| DATA PROVIDED |
|---|

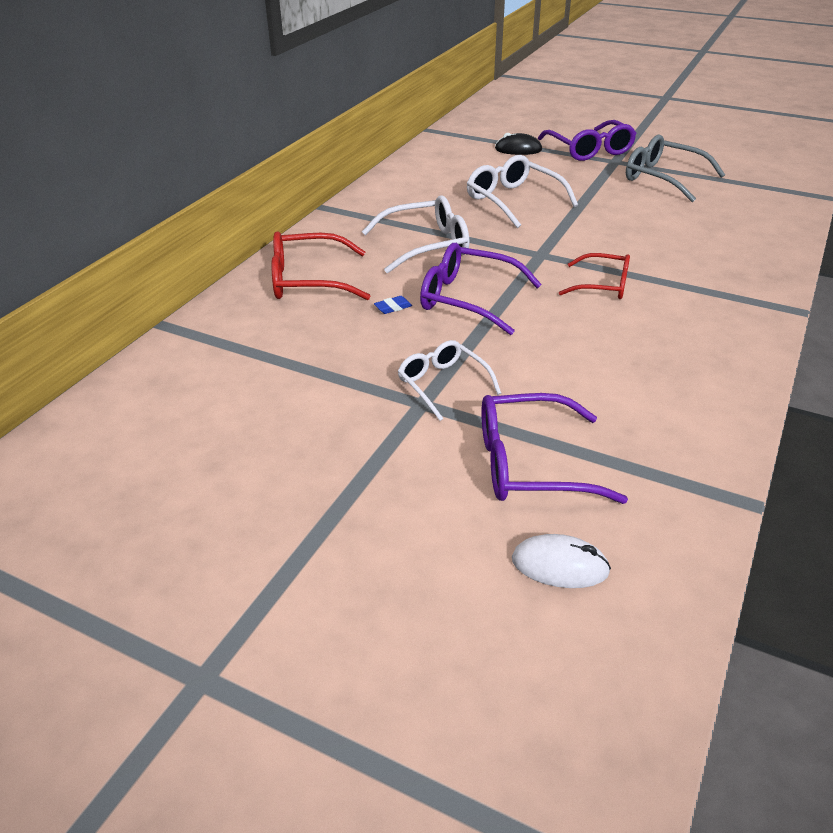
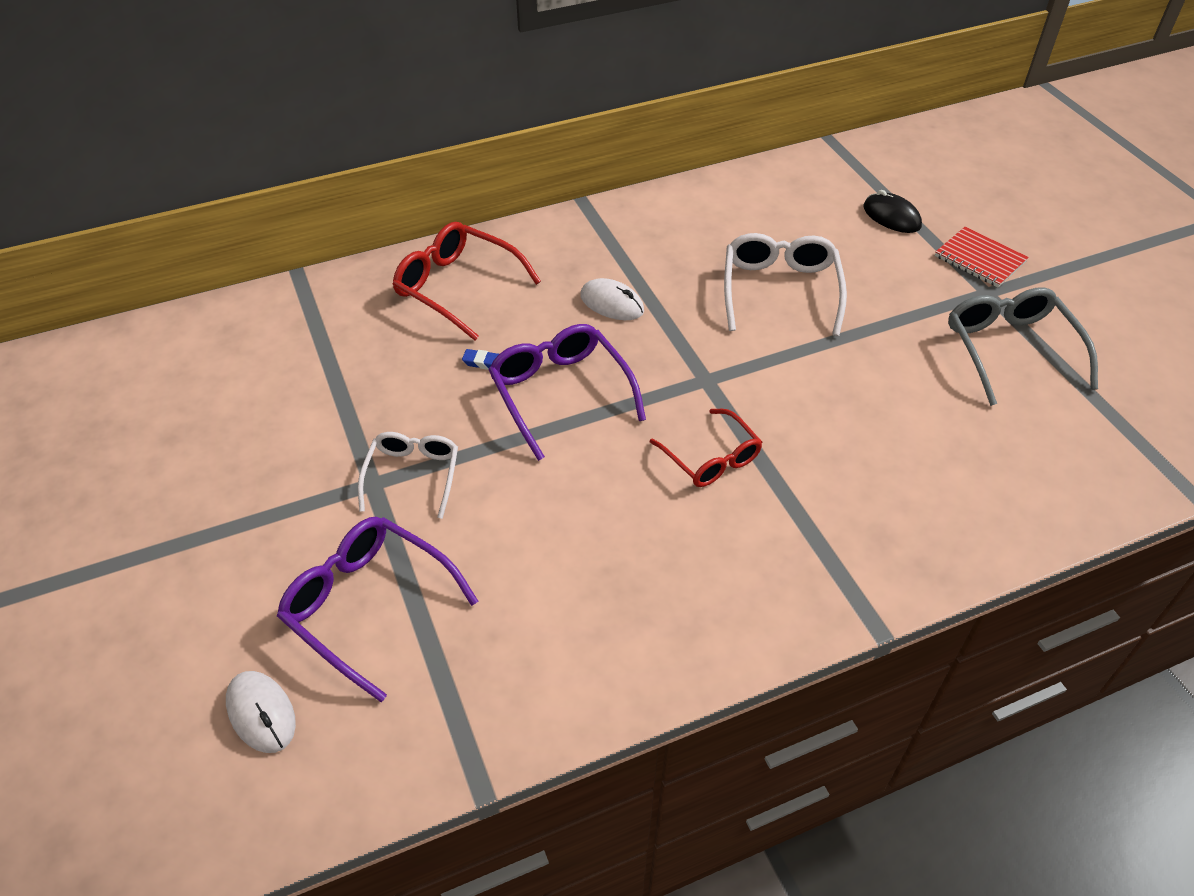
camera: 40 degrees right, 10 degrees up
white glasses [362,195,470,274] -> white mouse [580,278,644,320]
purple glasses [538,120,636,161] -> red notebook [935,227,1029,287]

|---|

| WHAT IS EXPECTED |
Produce an exact repeat of the lines from the one containing "white glasses [362,195,470,274]" through the last line of the data, and nothing more.

| REPLY TO THE TASK |
white glasses [362,195,470,274] -> white mouse [580,278,644,320]
purple glasses [538,120,636,161] -> red notebook [935,227,1029,287]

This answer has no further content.